What the task requires - Below are entries; copy exactly the lines from the one with "BUTTON pin SIG: D3 -> A0" through the one with "BUTTON: TTP223 -> KY-004", both included, and leave out the rest.

[Input data]

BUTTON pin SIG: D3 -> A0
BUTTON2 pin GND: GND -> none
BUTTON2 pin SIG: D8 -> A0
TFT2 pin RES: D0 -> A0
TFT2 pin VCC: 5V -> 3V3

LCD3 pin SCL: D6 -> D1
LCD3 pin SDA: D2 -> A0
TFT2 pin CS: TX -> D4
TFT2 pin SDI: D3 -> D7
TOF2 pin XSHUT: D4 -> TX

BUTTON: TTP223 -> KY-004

[/Input data]
[Input data]

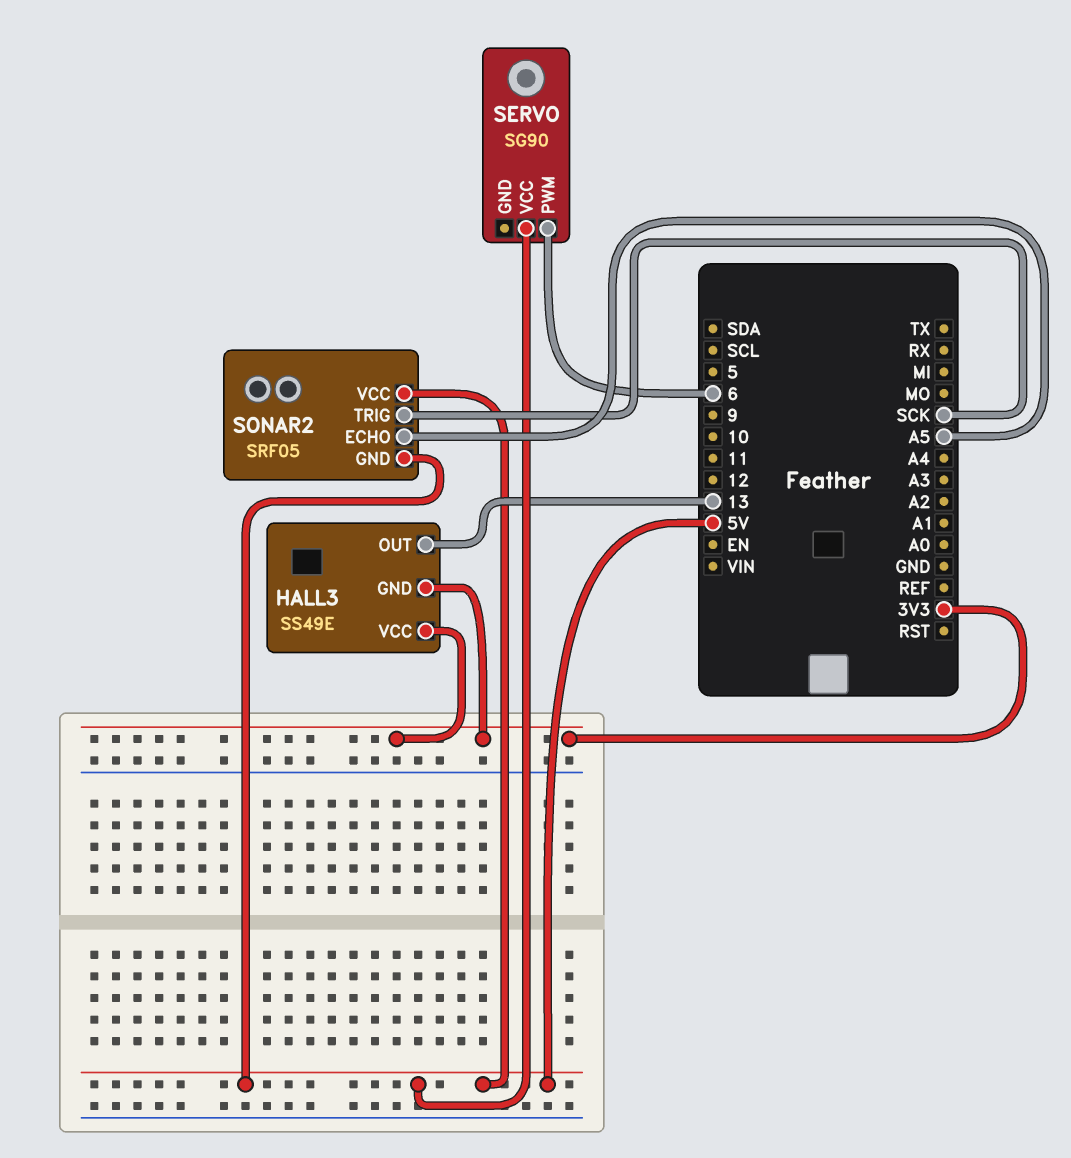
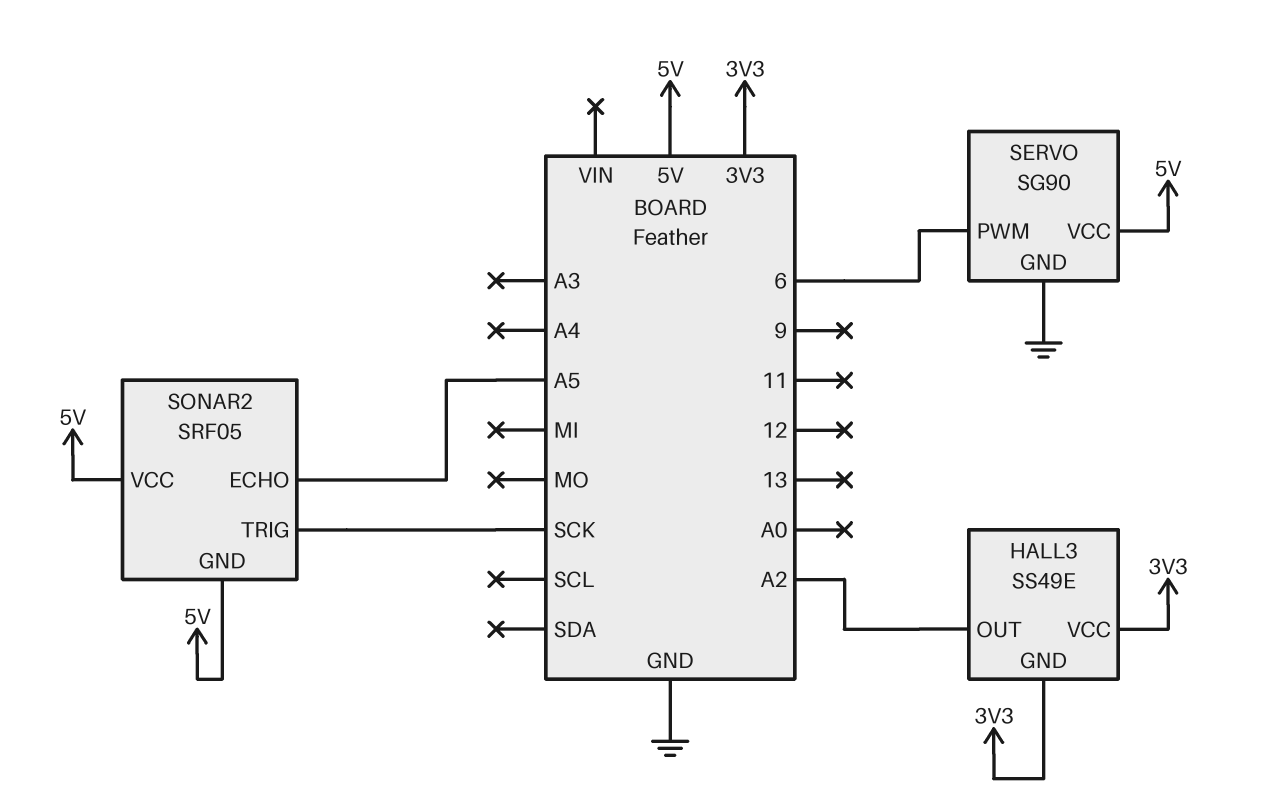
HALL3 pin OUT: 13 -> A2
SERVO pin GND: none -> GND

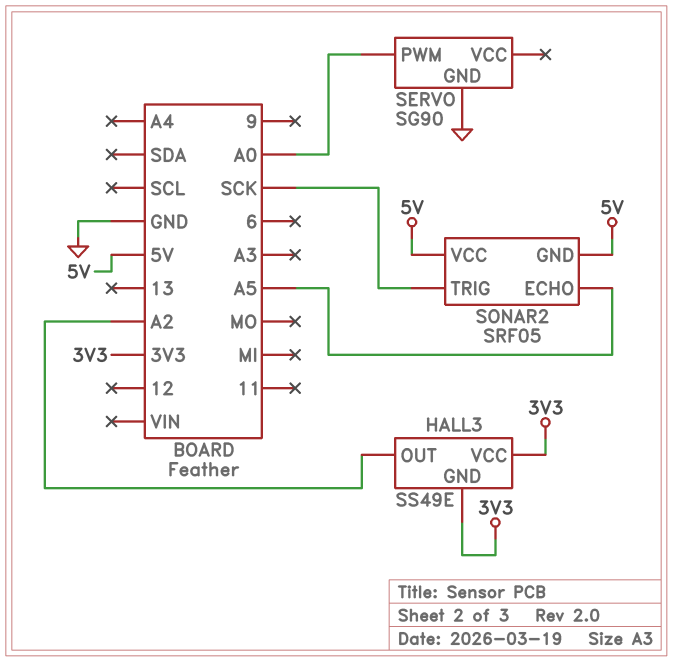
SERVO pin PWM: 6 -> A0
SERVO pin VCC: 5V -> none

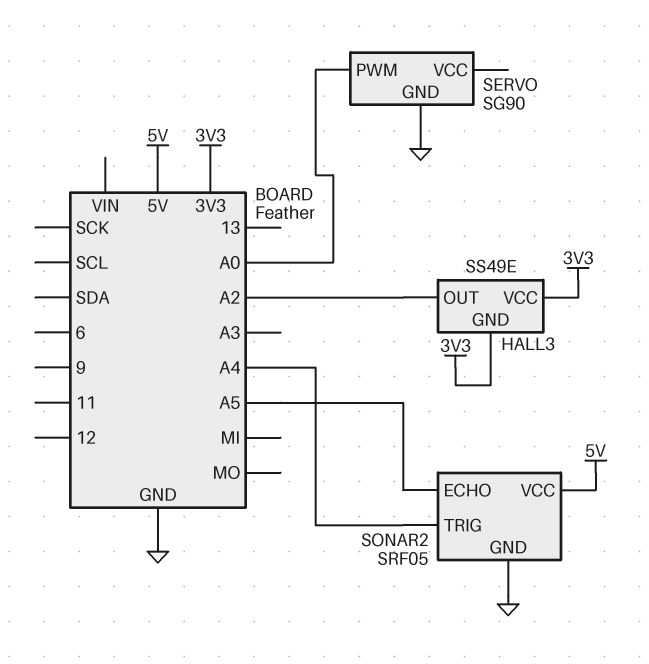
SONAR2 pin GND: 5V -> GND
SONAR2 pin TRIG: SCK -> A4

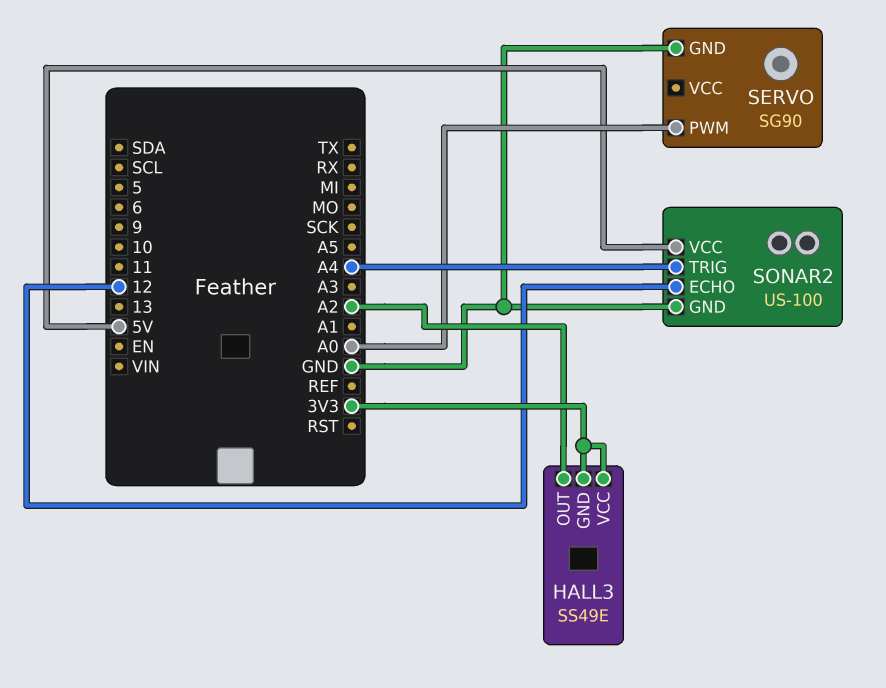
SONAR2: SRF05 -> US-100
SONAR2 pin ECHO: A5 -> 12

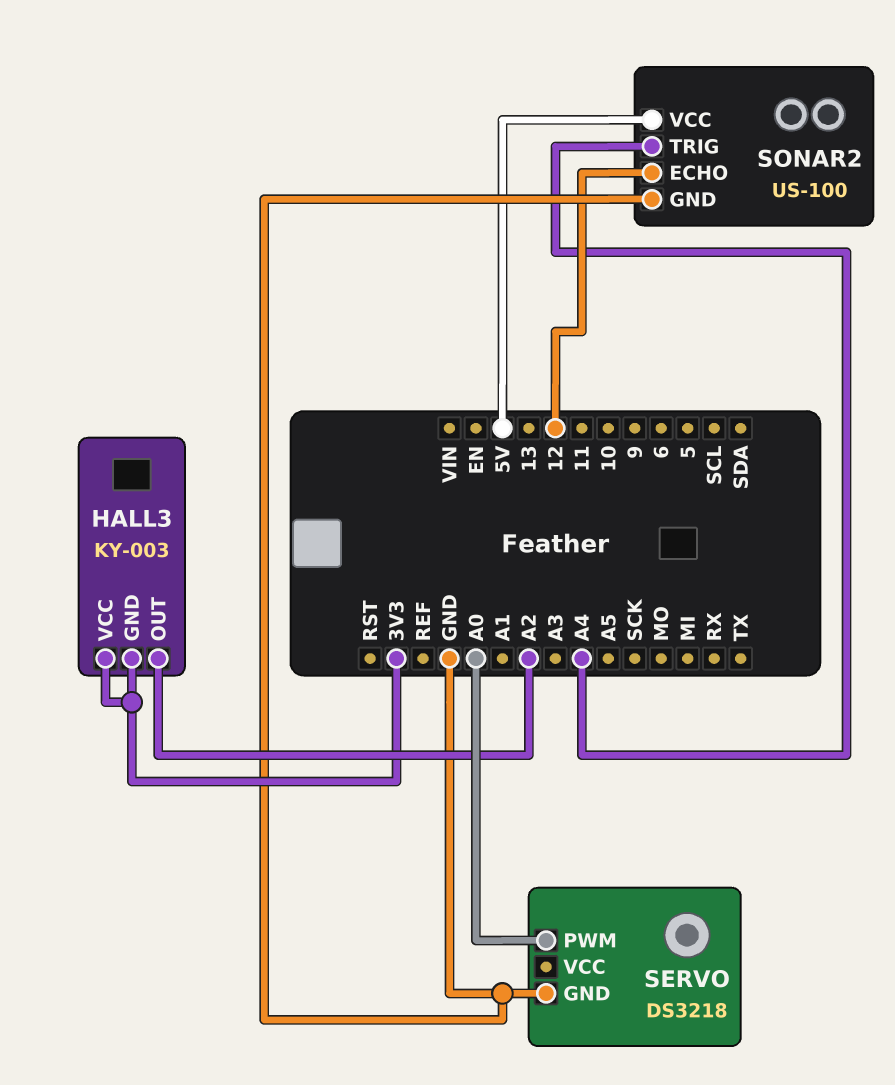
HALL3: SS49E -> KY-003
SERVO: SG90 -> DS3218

[/Input data]

Response area -
BUTTON pin SIG: D3 -> A0
BUTTON2 pin GND: GND -> none
BUTTON2 pin SIG: D8 -> A0
TFT2 pin RES: D0 -> A0
TFT2 pin VCC: 5V -> 3V3

LCD3 pin SCL: D6 -> D1
LCD3 pin SDA: D2 -> A0
TFT2 pin CS: TX -> D4
TFT2 pin SDI: D3 -> D7
TOF2 pin XSHUT: D4 -> TX

BUTTON: TTP223 -> KY-004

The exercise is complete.